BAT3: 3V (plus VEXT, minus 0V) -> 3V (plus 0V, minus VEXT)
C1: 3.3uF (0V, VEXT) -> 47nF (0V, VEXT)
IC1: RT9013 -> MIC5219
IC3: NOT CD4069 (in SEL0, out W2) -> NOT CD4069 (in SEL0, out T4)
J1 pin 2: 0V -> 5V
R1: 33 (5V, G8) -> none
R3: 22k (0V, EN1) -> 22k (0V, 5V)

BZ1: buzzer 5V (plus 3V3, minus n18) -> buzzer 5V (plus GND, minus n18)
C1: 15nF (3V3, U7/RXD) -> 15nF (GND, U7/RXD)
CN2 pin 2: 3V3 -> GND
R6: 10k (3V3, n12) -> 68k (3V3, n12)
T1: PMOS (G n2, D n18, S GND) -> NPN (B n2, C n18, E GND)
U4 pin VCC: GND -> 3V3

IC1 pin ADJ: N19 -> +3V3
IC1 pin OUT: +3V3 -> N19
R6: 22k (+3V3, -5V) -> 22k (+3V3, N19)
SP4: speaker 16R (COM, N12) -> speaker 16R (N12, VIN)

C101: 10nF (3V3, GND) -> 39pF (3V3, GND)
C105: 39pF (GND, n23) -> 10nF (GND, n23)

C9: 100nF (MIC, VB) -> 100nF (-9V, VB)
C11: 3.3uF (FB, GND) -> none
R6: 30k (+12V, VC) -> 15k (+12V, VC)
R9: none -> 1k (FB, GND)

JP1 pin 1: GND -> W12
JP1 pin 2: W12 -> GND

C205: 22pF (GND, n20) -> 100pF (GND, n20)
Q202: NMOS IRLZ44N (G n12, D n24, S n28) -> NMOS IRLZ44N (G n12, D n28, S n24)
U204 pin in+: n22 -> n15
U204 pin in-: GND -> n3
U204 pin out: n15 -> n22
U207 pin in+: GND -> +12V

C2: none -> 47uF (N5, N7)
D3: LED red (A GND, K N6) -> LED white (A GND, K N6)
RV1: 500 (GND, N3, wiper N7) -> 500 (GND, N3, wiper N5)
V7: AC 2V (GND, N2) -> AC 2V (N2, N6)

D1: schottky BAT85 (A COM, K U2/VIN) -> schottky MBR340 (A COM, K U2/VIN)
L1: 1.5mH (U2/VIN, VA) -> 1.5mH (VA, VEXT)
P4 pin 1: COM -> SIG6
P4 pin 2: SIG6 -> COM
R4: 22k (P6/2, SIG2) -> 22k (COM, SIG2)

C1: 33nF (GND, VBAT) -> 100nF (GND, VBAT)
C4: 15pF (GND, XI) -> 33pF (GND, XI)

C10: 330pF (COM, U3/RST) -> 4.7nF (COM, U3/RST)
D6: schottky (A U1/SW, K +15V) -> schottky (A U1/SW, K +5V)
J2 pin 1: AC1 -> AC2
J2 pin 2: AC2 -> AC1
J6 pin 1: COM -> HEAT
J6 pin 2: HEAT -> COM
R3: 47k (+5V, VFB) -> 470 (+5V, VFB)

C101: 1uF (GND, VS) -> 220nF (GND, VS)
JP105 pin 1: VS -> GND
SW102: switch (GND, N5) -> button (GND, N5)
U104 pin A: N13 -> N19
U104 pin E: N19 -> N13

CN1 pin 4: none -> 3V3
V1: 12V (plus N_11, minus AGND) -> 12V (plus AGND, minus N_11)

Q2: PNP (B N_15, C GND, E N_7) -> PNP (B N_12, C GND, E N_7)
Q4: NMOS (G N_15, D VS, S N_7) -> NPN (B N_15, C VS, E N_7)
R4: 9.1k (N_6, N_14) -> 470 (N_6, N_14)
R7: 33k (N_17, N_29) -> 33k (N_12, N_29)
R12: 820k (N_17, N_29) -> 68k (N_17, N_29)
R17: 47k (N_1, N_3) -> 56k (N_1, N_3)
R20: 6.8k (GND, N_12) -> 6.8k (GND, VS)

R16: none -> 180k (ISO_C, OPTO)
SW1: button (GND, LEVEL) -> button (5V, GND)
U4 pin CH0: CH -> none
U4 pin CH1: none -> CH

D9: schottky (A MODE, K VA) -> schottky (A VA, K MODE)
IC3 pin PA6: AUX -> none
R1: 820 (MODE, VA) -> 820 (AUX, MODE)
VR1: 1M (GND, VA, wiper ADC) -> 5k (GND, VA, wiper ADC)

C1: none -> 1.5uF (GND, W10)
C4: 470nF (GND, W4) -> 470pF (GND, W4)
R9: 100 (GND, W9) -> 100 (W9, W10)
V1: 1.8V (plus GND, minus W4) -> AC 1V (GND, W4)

# What is needed
Word for word, restate each record in the listing.

# Solution to this exercise
BAT3: 3V (plus VEXT, minus 0V) -> 3V (plus 0V, minus VEXT)
C1: 3.3uF (0V, VEXT) -> 47nF (0V, VEXT)
IC1: RT9013 -> MIC5219
IC3: NOT CD4069 (in SEL0, out W2) -> NOT CD4069 (in SEL0, out T4)
J1 pin 2: 0V -> 5V
R1: 33 (5V, G8) -> none
R3: 22k (0V, EN1) -> 22k (0V, 5V)

BZ1: buzzer 5V (plus 3V3, minus n18) -> buzzer 5V (plus GND, minus n18)
C1: 15nF (3V3, U7/RXD) -> 15nF (GND, U7/RXD)
CN2 pin 2: 3V3 -> GND
R6: 10k (3V3, n12) -> 68k (3V3, n12)
T1: PMOS (G n2, D n18, S GND) -> NPN (B n2, C n18, E GND)
U4 pin VCC: GND -> 3V3

IC1 pin ADJ: N19 -> +3V3
IC1 pin OUT: +3V3 -> N19
R6: 22k (+3V3, -5V) -> 22k (+3V3, N19)
SP4: speaker 16R (COM, N12) -> speaker 16R (N12, VIN)

C101: 10nF (3V3, GND) -> 39pF (3V3, GND)
C105: 39pF (GND, n23) -> 10nF (GND, n23)

C9: 100nF (MIC, VB) -> 100nF (-9V, VB)
C11: 3.3uF (FB, GND) -> none
R6: 30k (+12V, VC) -> 15k (+12V, VC)
R9: none -> 1k (FB, GND)

JP1 pin 1: GND -> W12
JP1 pin 2: W12 -> GND

C205: 22pF (GND, n20) -> 100pF (GND, n20)
Q202: NMOS IRLZ44N (G n12, D n24, S n28) -> NMOS IRLZ44N (G n12, D n28, S n24)
U204 pin in+: n22 -> n15
U204 pin in-: GND -> n3
U204 pin out: n15 -> n22
U207 pin in+: GND -> +12V

C2: none -> 47uF (N5, N7)
D3: LED red (A GND, K N6) -> LED white (A GND, K N6)
RV1: 500 (GND, N3, wiper N7) -> 500 (GND, N3, wiper N5)
V7: AC 2V (GND, N2) -> AC 2V (N2, N6)

D1: schottky BAT85 (A COM, K U2/VIN) -> schottky MBR340 (A COM, K U2/VIN)
L1: 1.5mH (U2/VIN, VA) -> 1.5mH (VA, VEXT)
P4 pin 1: COM -> SIG6
P4 pin 2: SIG6 -> COM
R4: 22k (P6/2, SIG2) -> 22k (COM, SIG2)

C1: 33nF (GND, VBAT) -> 100nF (GND, VBAT)
C4: 15pF (GND, XI) -> 33pF (GND, XI)

C10: 330pF (COM, U3/RST) -> 4.7nF (COM, U3/RST)
D6: schottky (A U1/SW, K +15V) -> schottky (A U1/SW, K +5V)
J2 pin 1: AC1 -> AC2
J2 pin 2: AC2 -> AC1
J6 pin 1: COM -> HEAT
J6 pin 2: HEAT -> COM
R3: 47k (+5V, VFB) -> 470 (+5V, VFB)

C101: 1uF (GND, VS) -> 220nF (GND, VS)
JP105 pin 1: VS -> GND
SW102: switch (GND, N5) -> button (GND, N5)
U104 pin A: N13 -> N19
U104 pin E: N19 -> N13

CN1 pin 4: none -> 3V3
V1: 12V (plus N_11, minus AGND) -> 12V (plus AGND, minus N_11)

Q2: PNP (B N_15, C GND, E N_7) -> PNP (B N_12, C GND, E N_7)
Q4: NMOS (G N_15, D VS, S N_7) -> NPN (B N_15, C VS, E N_7)
R4: 9.1k (N_6, N_14) -> 470 (N_6, N_14)
R7: 33k (N_17, N_29) -> 33k (N_12, N_29)
R12: 820k (N_17, N_29) -> 68k (N_17, N_29)
R17: 47k (N_1, N_3) -> 56k (N_1, N_3)
R20: 6.8k (GND, N_12) -> 6.8k (GND, VS)

R16: none -> 180k (ISO_C, OPTO)
SW1: button (GND, LEVEL) -> button (5V, GND)
U4 pin CH0: CH -> none
U4 pin CH1: none -> CH

D9: schottky (A MODE, K VA) -> schottky (A VA, K MODE)
IC3 pin PA6: AUX -> none
R1: 820 (MODE, VA) -> 820 (AUX, MODE)
VR1: 1M (GND, VA, wiper ADC) -> 5k (GND, VA, wiper ADC)

C1: none -> 1.5uF (GND, W10)
C4: 470nF (GND, W4) -> 470pF (GND, W4)
R9: 100 (GND, W9) -> 100 (W9, W10)
V1: 1.8V (plus GND, minus W4) -> AC 1V (GND, W4)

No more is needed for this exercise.